Required work
For any picture in the lines below, please leave it out and copy the rest exactly.

=== Collected material ===

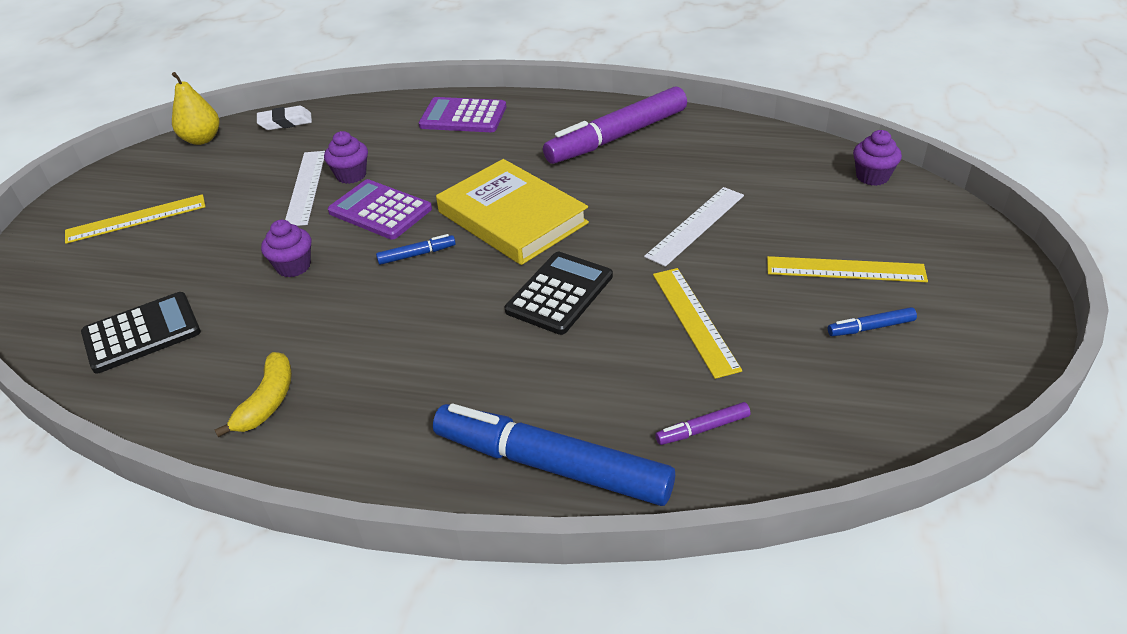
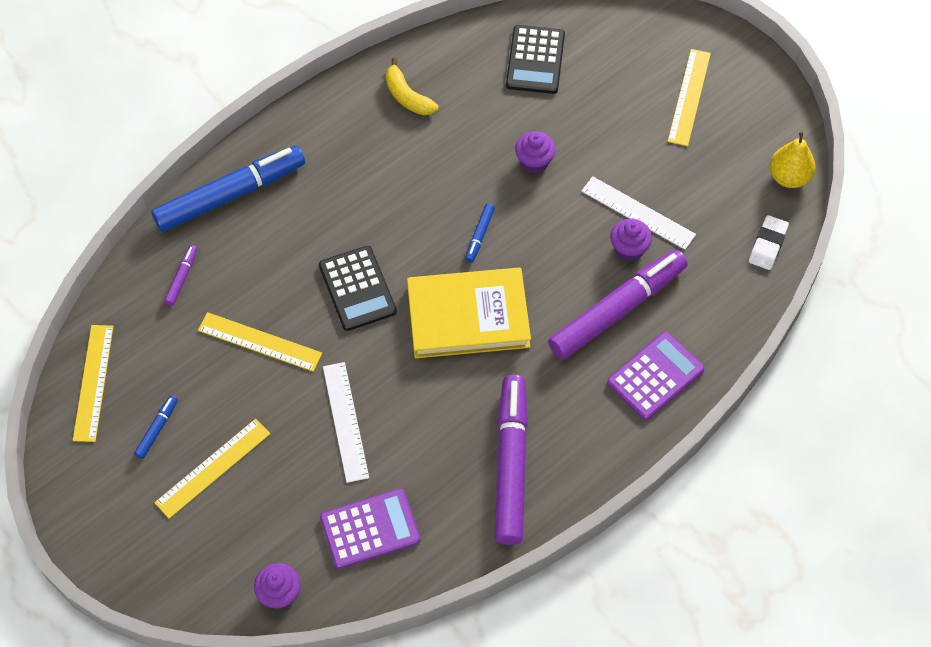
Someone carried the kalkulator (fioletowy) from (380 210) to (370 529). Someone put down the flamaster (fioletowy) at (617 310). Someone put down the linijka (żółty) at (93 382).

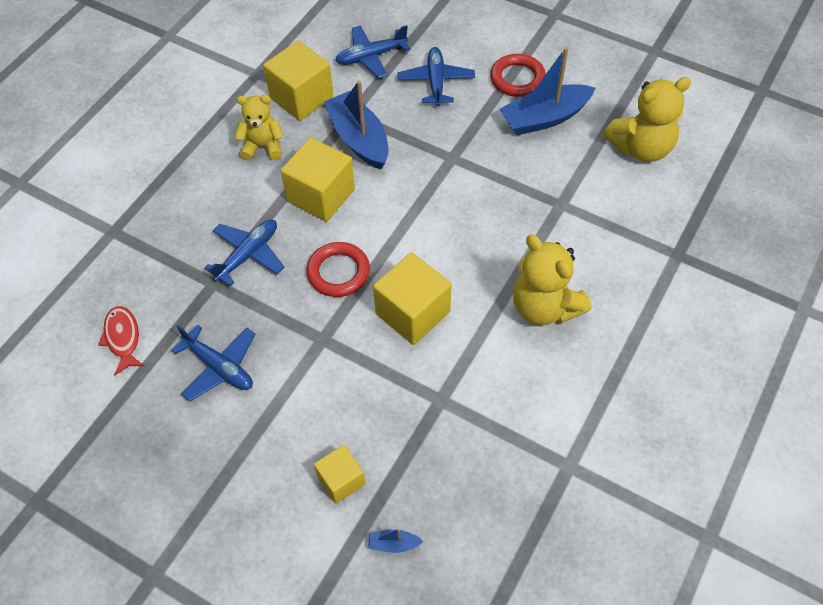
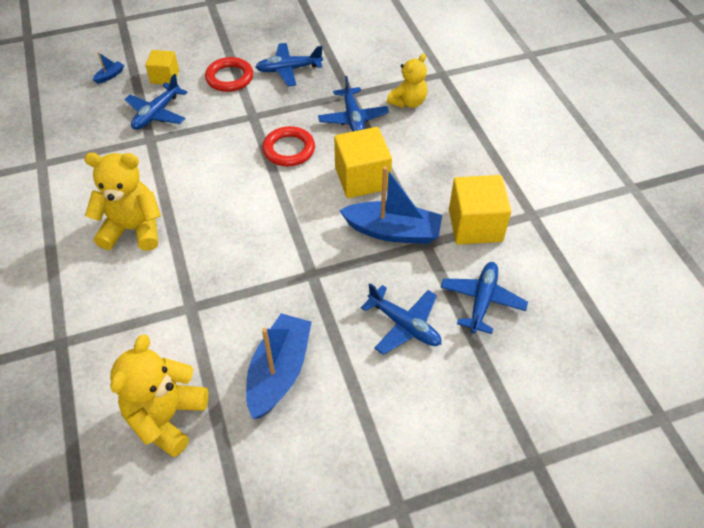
Someone carried the pierścień (czerwony) from (517 79) to (229 78). Someone carried the miś (żółty) from (263 146) to (408 102). Someone took away the sześcian (żółty) at (412 313). Someone took away the ryba (czerwony) at (123 338). Someone put down the samolot (niebieski) at (157 114).

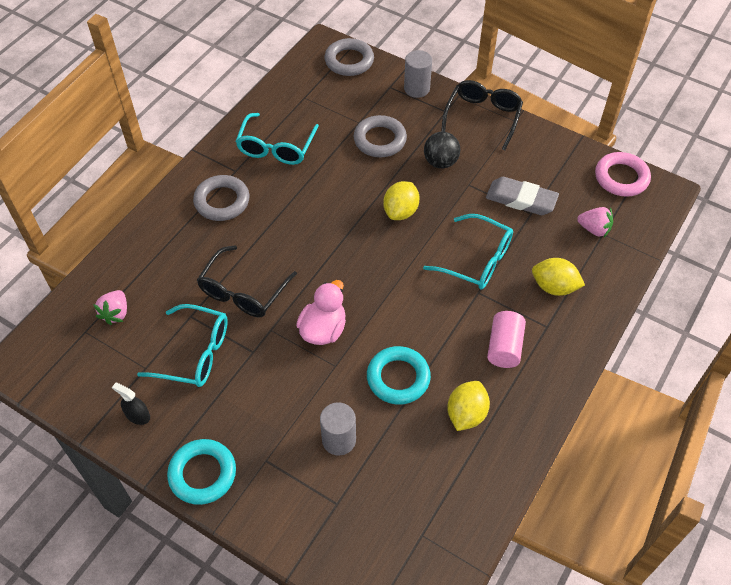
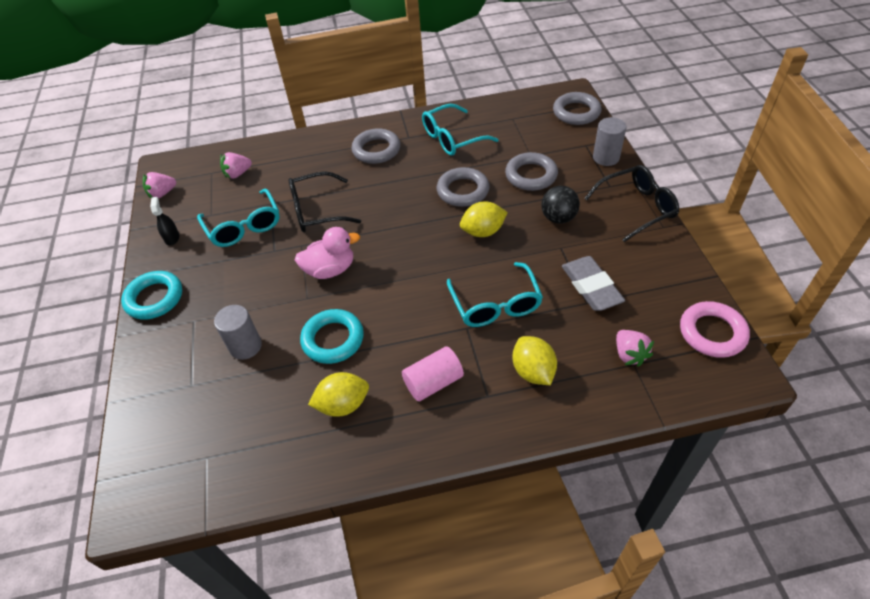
Someone put down the pierścień (szary) at (463 191). Someone put down the truskawka (różowy) at (162 193).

===

Completed exercise
Someone carried the kalkulator (fioletowy) from (380 210) to (370 529). Someone put down the flamaster (fioletowy) at (617 310). Someone put down the linijka (żółty) at (93 382).

Someone carried the pierścień (czerwony) from (517 79) to (229 78). Someone carried the miś (żółty) from (263 146) to (408 102). Someone took away the sześcian (żółty) at (412 313). Someone took away the ryba (czerwony) at (123 338). Someone put down the samolot (niebieski) at (157 114).

Someone put down the pierścień (szary) at (463 191). Someone put down the truskawka (różowy) at (162 193).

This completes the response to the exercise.